▸ **WHAT YOU SHOULD DO**: Every line from the one containing "none -> black brick I1 level 1" through the end of the listing below goes in the output, exactly and without pictures.

▸ **EXTRACTED DATA**:
-*-

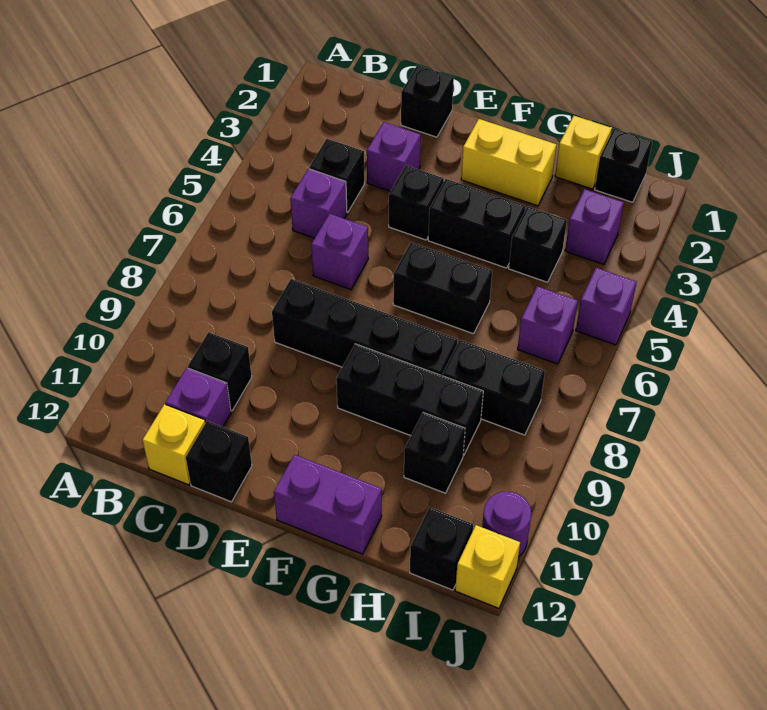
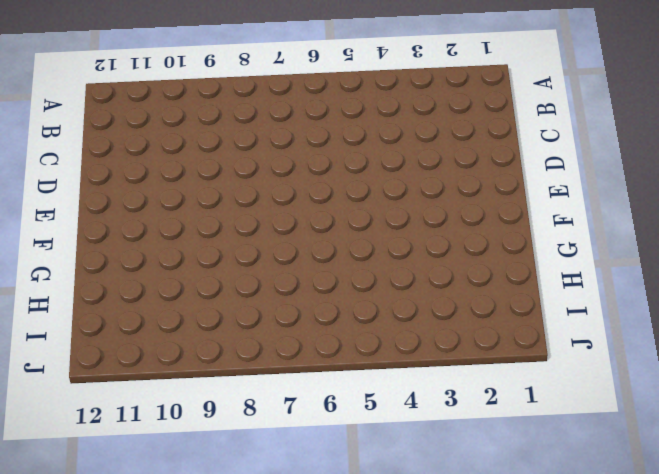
none -> black brick C4 level 1
none -> purple brick C5 level 1
none -> black brick C10 level 1

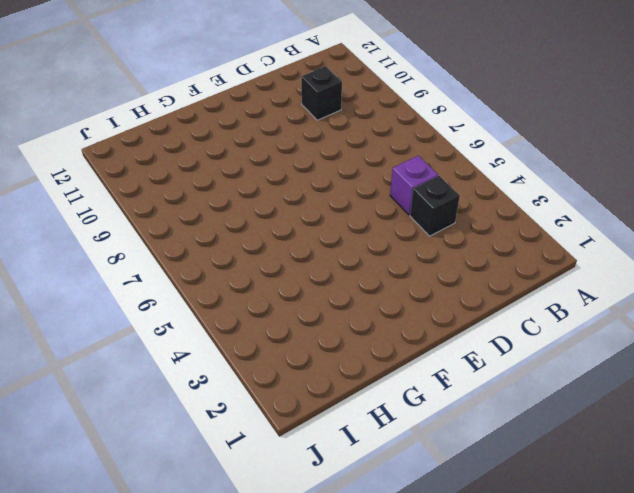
none -> purple brick C11 level 1
none -> yellow brick C12 level 1
none -> black brick D1 level 1

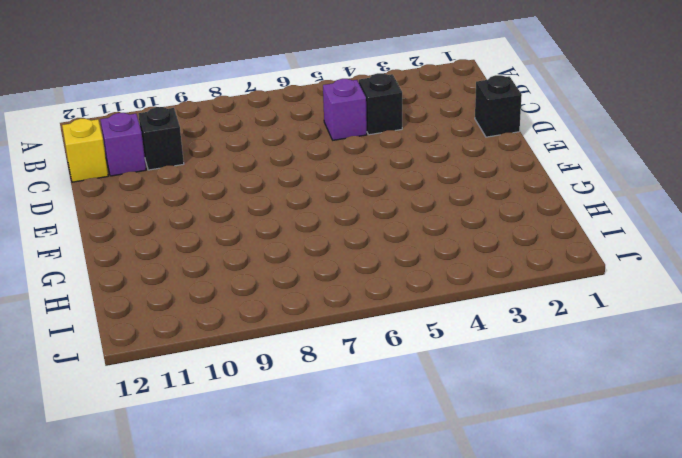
none -> purple brick D3 level 1
none -> purple brick D6 level 1
none -> black brick D8:G8 level 1

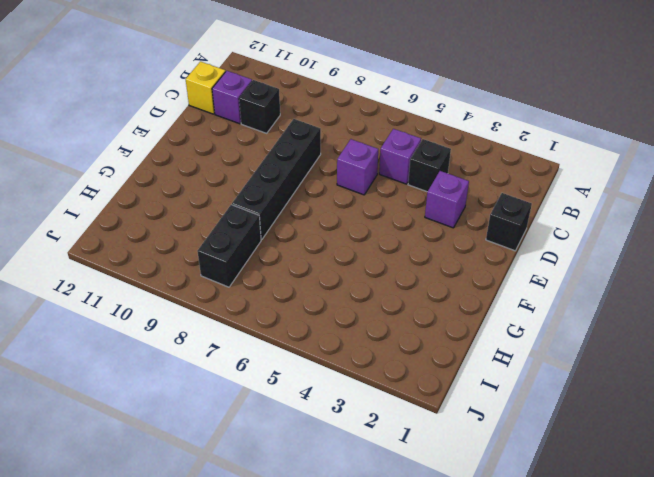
none -> black brick D12 level 1
none -> black brick E4 level 1
none -> yellow brick F2:G2 level 1

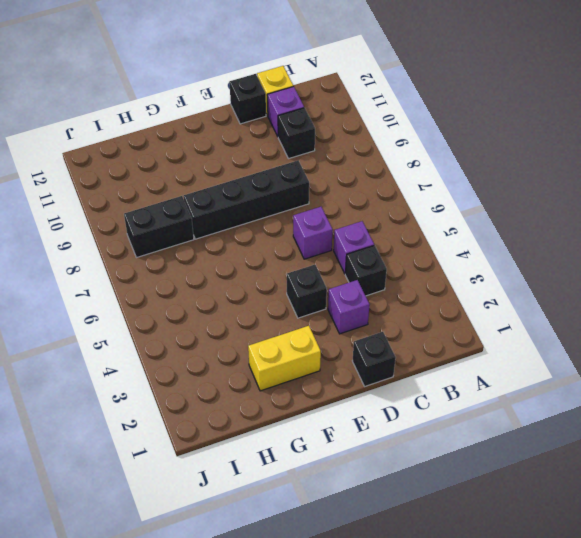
none -> black brick F4:G4 level 1
none -> black brick F6:G6 level 1
none -> black brick F9:H9 level 1

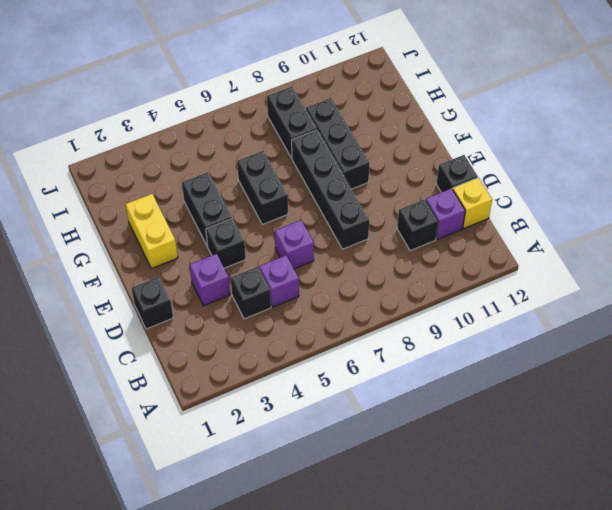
none -> purple brick F12:G12 level 1
none -> yellow brick H1 level 1
none -> black brick H4 level 1

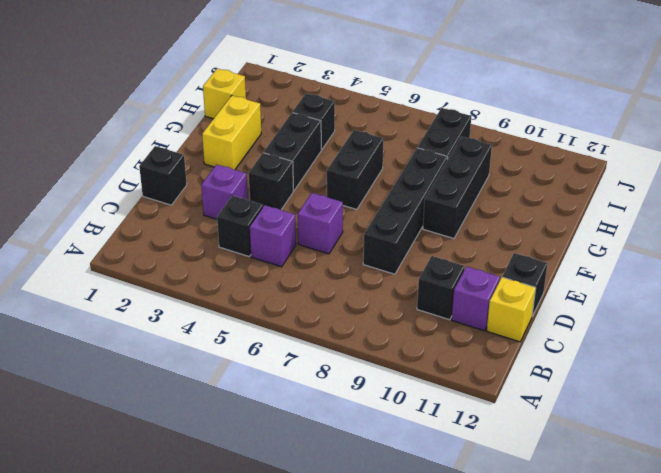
none -> purple brick F12:G12 level 1
none -> black brick H10 level 1
none -> black brick I1 level 1

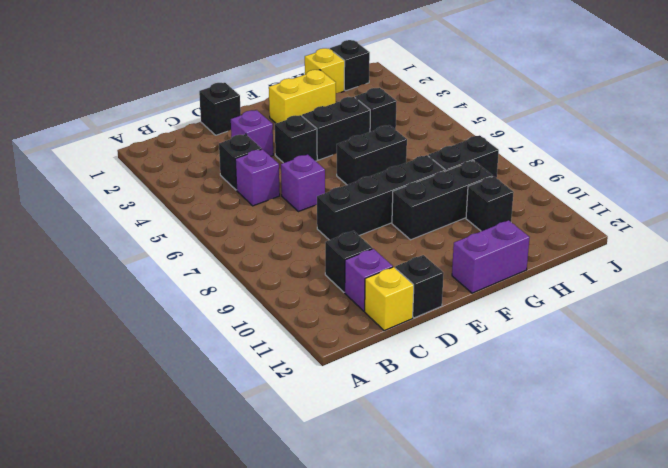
none -> purple brick I3 level 1
none -> purple brick I6 level 1
none -> black brick I12 level 1

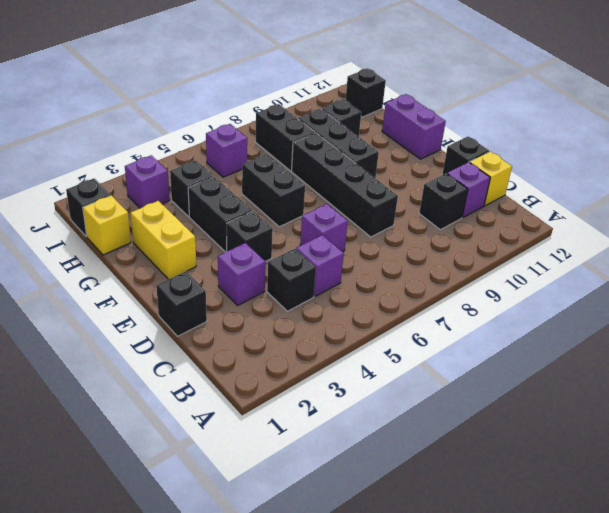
none -> purple brick J5 level 1
none -> purple round brick J11 level 1
none -> yellow brick J12 level 1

-*-

▸ **YOUR SOLUTION**:
none -> black brick I1 level 1

none -> purple brick I3 level 1
none -> purple brick I6 level 1
none -> black brick I12 level 1

none -> purple brick J5 level 1
none -> purple round brick J11 level 1
none -> yellow brick J12 level 1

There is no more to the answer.